Records to use

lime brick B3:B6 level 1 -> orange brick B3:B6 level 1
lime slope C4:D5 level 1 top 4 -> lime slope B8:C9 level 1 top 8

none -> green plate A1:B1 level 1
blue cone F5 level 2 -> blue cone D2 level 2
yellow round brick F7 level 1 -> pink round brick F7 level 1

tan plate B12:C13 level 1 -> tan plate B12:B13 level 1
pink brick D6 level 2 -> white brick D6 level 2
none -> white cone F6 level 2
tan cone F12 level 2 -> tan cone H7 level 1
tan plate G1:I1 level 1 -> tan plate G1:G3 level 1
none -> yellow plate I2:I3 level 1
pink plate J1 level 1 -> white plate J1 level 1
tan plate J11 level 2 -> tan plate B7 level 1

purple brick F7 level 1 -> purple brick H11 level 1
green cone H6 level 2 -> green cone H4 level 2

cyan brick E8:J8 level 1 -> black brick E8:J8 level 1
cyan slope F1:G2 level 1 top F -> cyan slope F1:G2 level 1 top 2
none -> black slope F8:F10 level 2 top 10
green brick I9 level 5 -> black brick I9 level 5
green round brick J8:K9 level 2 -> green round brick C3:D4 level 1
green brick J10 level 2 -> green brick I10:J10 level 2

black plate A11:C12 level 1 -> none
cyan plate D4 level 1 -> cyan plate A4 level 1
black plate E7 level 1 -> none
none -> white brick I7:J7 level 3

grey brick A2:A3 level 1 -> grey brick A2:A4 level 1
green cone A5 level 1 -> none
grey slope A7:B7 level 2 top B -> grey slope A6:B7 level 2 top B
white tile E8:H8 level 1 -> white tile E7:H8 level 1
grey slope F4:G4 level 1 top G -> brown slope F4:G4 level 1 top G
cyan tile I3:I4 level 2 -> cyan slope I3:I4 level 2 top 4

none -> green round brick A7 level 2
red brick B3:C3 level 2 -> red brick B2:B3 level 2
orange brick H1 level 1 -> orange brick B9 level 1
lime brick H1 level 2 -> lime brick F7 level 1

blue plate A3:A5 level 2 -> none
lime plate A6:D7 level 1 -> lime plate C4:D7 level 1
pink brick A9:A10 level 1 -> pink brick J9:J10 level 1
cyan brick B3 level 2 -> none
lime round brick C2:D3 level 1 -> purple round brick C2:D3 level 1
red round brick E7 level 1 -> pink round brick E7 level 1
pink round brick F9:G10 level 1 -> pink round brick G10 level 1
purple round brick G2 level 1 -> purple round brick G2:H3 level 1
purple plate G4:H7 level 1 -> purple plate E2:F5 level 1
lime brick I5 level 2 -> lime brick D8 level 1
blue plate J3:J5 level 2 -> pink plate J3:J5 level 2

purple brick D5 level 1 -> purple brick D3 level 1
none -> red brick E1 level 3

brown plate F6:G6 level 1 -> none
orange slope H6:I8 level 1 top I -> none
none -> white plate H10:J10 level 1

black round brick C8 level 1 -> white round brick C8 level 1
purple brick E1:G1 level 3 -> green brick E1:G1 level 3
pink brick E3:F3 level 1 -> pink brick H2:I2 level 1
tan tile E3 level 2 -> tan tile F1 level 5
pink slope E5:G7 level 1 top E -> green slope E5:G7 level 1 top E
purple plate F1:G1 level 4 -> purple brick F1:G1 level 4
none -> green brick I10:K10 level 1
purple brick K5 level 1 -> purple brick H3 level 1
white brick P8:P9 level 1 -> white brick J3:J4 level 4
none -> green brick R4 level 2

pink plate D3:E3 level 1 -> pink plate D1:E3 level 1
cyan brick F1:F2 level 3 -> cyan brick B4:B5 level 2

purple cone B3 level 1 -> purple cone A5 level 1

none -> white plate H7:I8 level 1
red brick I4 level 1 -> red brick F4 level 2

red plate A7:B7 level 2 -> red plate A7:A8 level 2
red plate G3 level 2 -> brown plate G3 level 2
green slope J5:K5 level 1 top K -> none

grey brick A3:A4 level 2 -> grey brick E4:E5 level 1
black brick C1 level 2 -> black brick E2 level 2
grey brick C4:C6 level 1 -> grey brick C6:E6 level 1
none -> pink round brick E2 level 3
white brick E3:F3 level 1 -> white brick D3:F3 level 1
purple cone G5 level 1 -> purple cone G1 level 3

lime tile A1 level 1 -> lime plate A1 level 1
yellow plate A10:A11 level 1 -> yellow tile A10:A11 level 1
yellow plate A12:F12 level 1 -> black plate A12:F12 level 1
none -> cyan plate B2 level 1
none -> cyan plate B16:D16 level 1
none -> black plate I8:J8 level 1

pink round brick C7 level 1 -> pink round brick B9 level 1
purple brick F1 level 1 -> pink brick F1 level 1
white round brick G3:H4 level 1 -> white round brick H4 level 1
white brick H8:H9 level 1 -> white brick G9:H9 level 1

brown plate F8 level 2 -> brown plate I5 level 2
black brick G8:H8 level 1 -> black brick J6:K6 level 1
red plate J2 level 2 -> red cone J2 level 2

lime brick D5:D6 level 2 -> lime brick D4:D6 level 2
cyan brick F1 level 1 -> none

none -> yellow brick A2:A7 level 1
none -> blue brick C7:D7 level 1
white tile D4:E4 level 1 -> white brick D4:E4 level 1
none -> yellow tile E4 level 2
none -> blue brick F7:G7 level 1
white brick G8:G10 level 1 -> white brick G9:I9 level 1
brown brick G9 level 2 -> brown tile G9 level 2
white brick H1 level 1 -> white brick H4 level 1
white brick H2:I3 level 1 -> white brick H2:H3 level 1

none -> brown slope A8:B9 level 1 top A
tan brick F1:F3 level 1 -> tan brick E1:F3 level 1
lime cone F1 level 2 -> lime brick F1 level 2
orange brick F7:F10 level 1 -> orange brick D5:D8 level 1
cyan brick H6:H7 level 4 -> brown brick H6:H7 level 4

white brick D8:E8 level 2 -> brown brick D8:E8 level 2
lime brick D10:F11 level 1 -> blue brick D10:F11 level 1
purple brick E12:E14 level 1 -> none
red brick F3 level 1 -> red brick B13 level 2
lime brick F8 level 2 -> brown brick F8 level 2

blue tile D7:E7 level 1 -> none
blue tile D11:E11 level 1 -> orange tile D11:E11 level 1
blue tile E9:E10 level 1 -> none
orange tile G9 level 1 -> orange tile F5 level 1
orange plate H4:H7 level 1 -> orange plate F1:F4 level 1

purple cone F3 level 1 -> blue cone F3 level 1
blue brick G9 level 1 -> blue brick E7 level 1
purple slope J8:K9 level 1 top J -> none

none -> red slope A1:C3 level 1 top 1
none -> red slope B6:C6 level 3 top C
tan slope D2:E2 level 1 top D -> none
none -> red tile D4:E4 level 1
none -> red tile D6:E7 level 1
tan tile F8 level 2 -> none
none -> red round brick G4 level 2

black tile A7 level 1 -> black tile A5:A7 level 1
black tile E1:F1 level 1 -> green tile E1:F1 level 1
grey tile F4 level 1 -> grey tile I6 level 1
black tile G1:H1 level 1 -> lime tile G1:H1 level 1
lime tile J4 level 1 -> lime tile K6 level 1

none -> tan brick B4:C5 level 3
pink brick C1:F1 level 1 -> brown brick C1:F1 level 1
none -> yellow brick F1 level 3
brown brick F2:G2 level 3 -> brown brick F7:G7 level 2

Assignment
When you reach the line with "white tile E8:H8" in the records above, start writing out lines exactly, and stop once the line with "tan tile E3 level 2 -> tan tile F1 level 5" has been written; include nothing else.

Problem solution
white tile E8:H8 level 1 -> white tile E7:H8 level 1
grey slope F4:G4 level 1 top G -> brown slope F4:G4 level 1 top G
cyan tile I3:I4 level 2 -> cyan slope I3:I4 level 2 top 4

none -> green round brick A7 level 2
red brick B3:C3 level 2 -> red brick B2:B3 level 2
orange brick H1 level 1 -> orange brick B9 level 1
lime brick H1 level 2 -> lime brick F7 level 1

blue plate A3:A5 level 2 -> none
lime plate A6:D7 level 1 -> lime plate C4:D7 level 1
pink brick A9:A10 level 1 -> pink brick J9:J10 level 1
cyan brick B3 level 2 -> none
lime round brick C2:D3 level 1 -> purple round brick C2:D3 level 1
red round brick E7 level 1 -> pink round brick E7 level 1
pink round brick F9:G10 level 1 -> pink round brick G10 level 1
purple round brick G2 level 1 -> purple round brick G2:H3 level 1
purple plate G4:H7 level 1 -> purple plate E2:F5 level 1
lime brick I5 level 2 -> lime brick D8 level 1
blue plate J3:J5 level 2 -> pink plate J3:J5 level 2

purple brick D5 level 1 -> purple brick D3 level 1
none -> red brick E1 level 3

brown plate F6:G6 level 1 -> none
orange slope H6:I8 level 1 top I -> none
none -> white plate H10:J10 level 1

black round brick C8 level 1 -> white round brick C8 level 1
purple brick E1:G1 level 3 -> green brick E1:G1 level 3
pink brick E3:F3 level 1 -> pink brick H2:I2 level 1
tan tile E3 level 2 -> tan tile F1 level 5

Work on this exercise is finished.